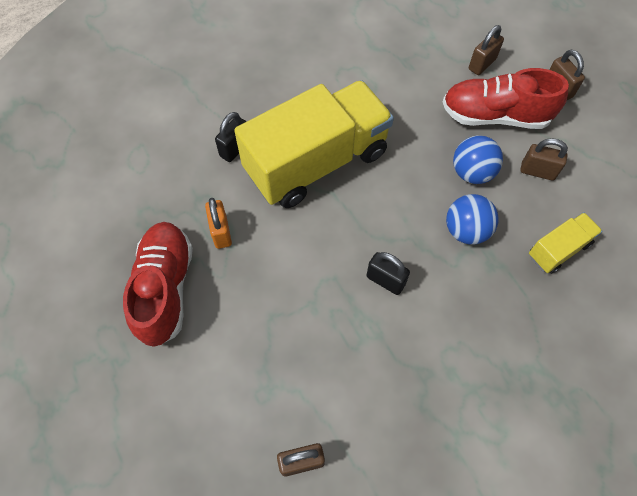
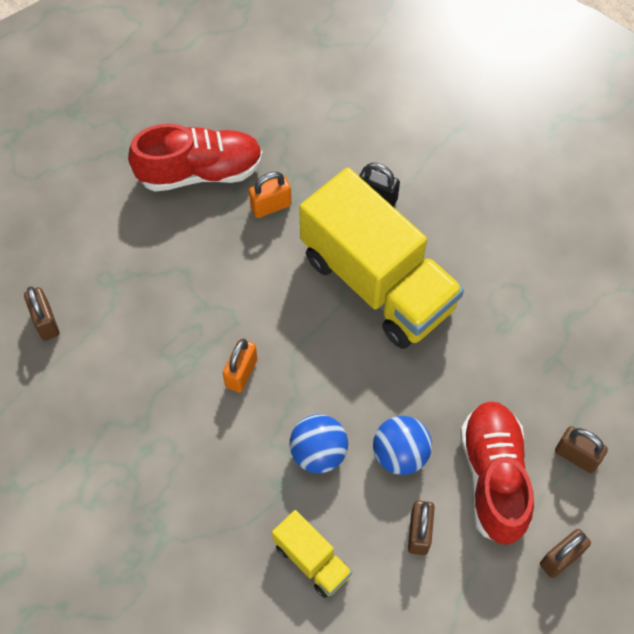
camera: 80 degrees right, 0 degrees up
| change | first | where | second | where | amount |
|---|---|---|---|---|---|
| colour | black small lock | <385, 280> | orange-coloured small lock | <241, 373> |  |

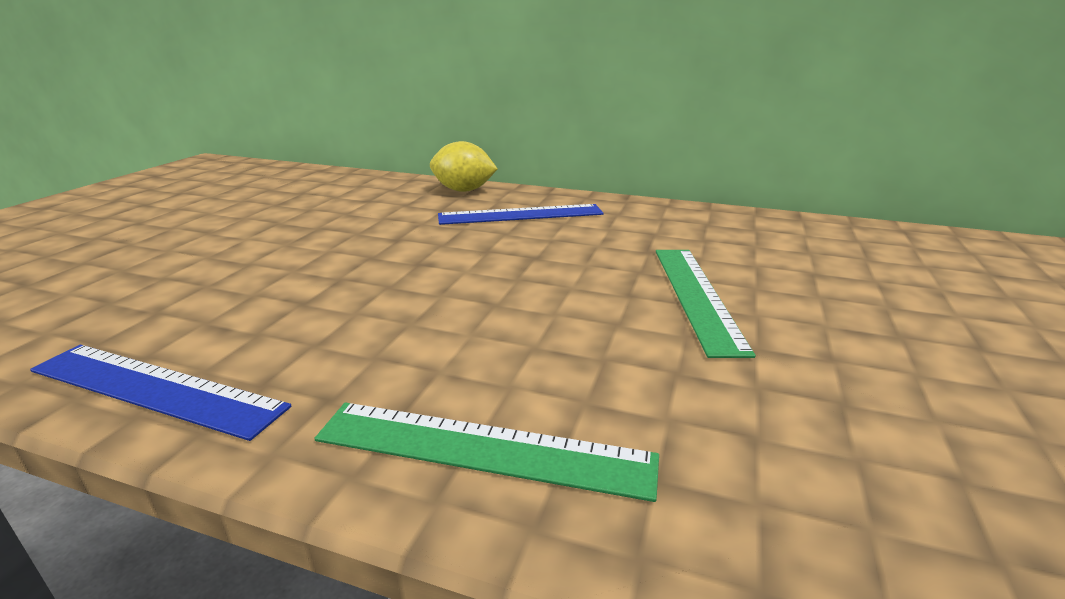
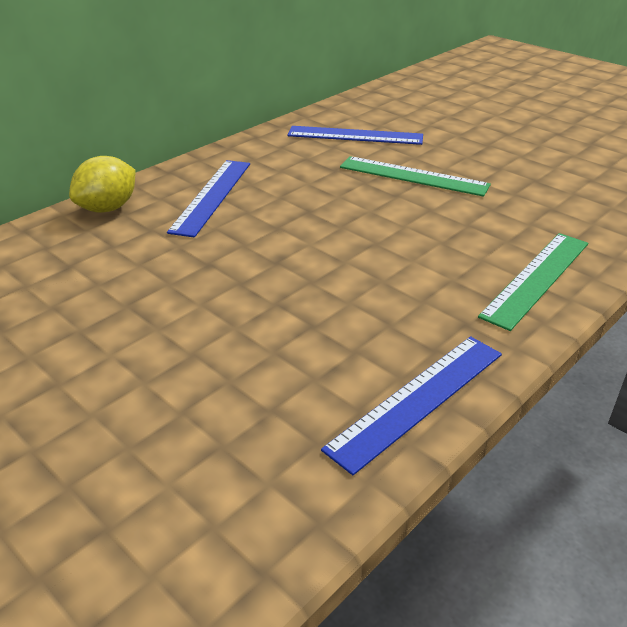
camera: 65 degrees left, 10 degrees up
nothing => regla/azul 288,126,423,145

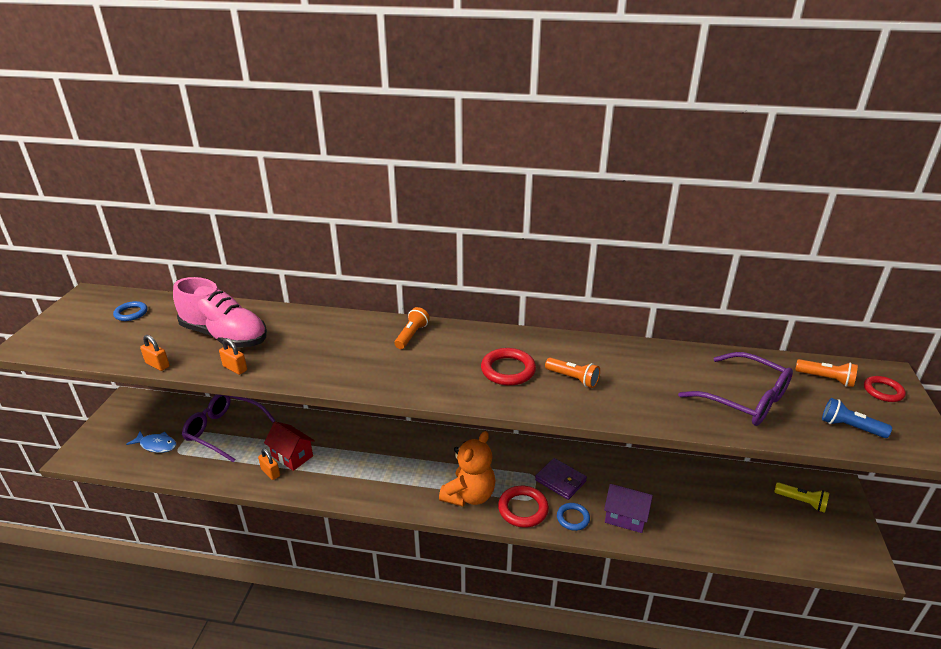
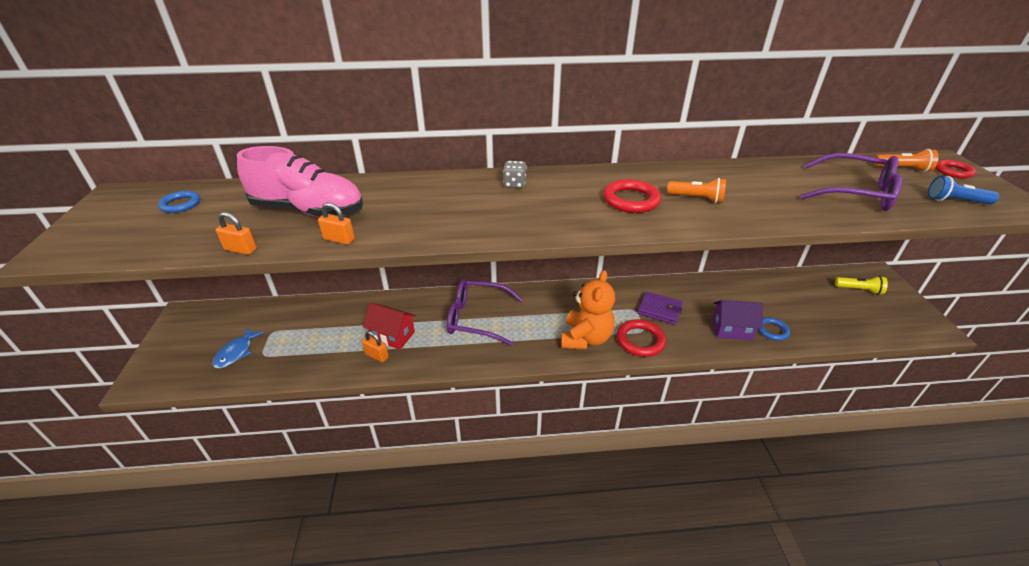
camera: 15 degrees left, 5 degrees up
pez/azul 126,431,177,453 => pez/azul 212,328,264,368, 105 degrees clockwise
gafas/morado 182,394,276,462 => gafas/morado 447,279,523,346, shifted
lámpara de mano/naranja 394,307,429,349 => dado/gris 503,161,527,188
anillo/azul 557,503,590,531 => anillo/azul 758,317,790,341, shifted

—————

__PROBLEM TO WORK ON__. Copy only the lines running from the one that holds "camera: 65 degrees left, 10 degrees up" through the last line of the data, and include both of those lines. Do not copy any pictures.

__OUTPUT__.
camera: 65 degrees left, 10 degrees up
nothing => regla/azul 288,126,423,145

camera: 15 degrees left, 5 degrees up
pez/azul 126,431,177,453 => pez/azul 212,328,264,368, 105 degrees clockwise
gafas/morado 182,394,276,462 => gafas/morado 447,279,523,346, shifted
lámpara de mano/naranja 394,307,429,349 => dado/gris 503,161,527,188
anillo/azul 557,503,590,531 => anillo/azul 758,317,790,341, shifted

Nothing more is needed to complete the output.